> [How to complete this task] Within the records, tally the lines that contain "ended" and reply with that number only.

※ ※ ※

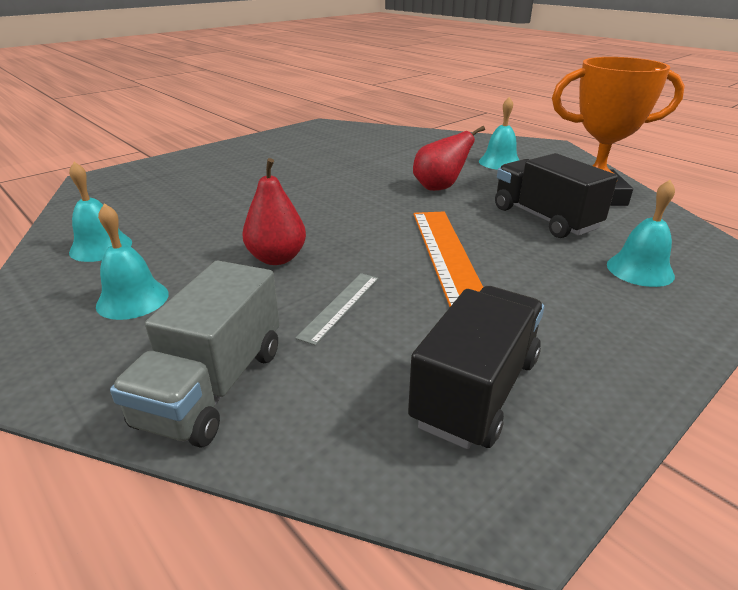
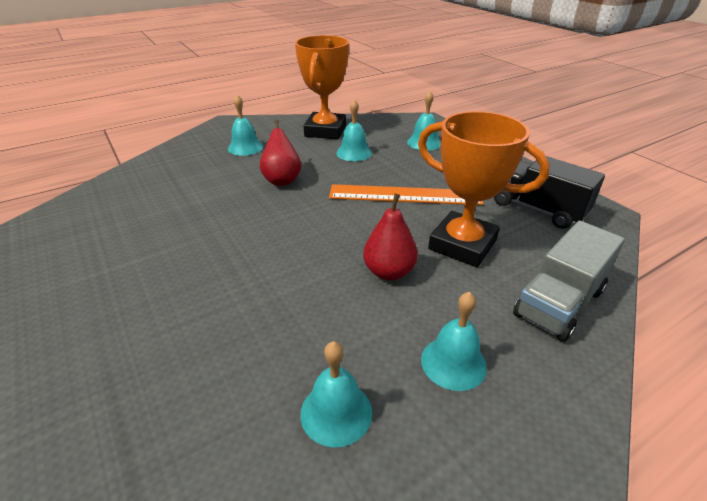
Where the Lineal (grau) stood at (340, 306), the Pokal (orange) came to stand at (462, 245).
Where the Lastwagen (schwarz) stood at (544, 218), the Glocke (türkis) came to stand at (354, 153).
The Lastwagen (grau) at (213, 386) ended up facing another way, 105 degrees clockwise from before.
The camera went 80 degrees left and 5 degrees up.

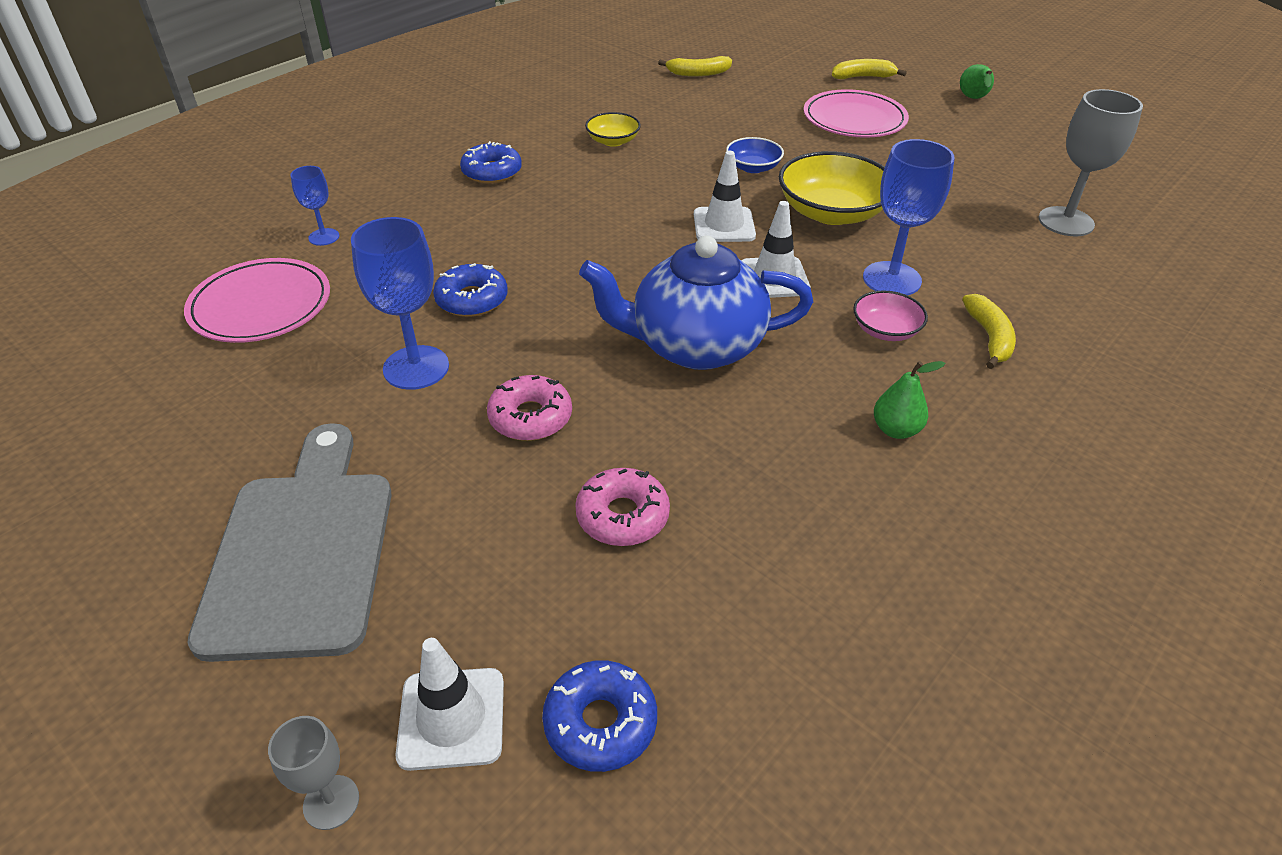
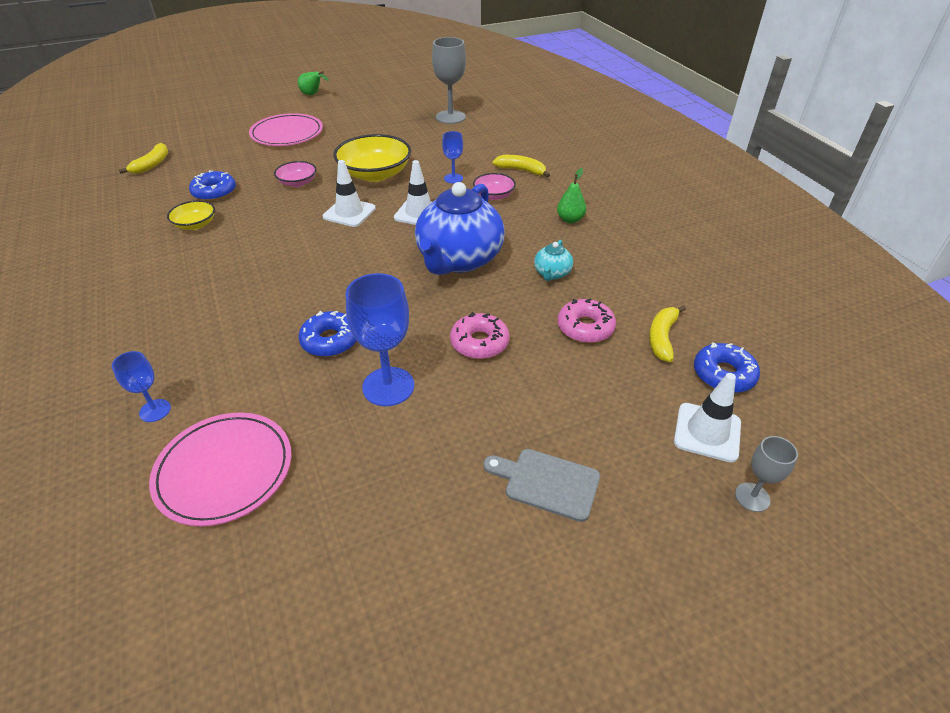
The second view gained the Teekanne (türkis) at (552, 273).
The Donut (blau) ended up elsewhere, having gone from (492, 172) to (214, 192).
The Banane (gelb) ended up elsewhere, having gone from (863, 77) to (662, 338).
What was the Schüssel (blau) at (753, 167) turned into the Schüssel (rosa) at (298, 183).
The size of the Schneidebrett (grau) at (302, 550) changed by a factor of 0.52.
The size of the Kelch (blau) at (892, 279) changed by a factor of 0.55.
The camera went 65 degrees left and 0 degrees up.

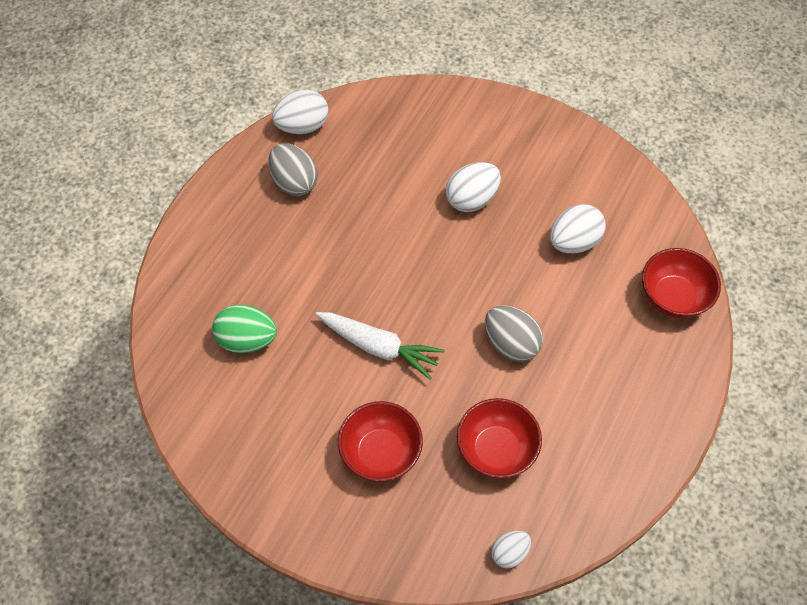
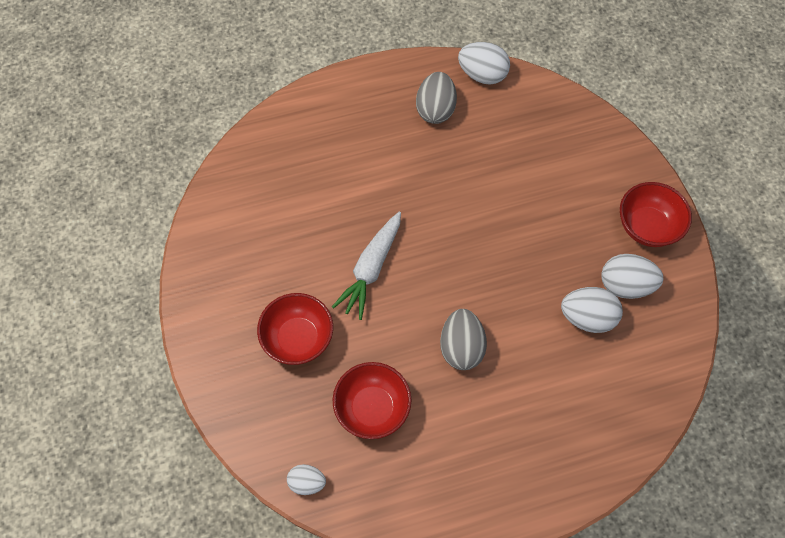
The second view lost the Ei (grün) at (247, 340).
The Ei (weiß) ended up elsewhere, having gone from (472, 199) to (625, 285).
The Schüssel (rot) ended up elsewhere, having gone from (673, 297) to (647, 227).
The Karotte (weiß) at (378, 347) ended up facing another way, 45 degrees clockwise from before.
The camera went 45 degrees right and 5 degrees up.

※ ※ ※

> [Output of the task] 6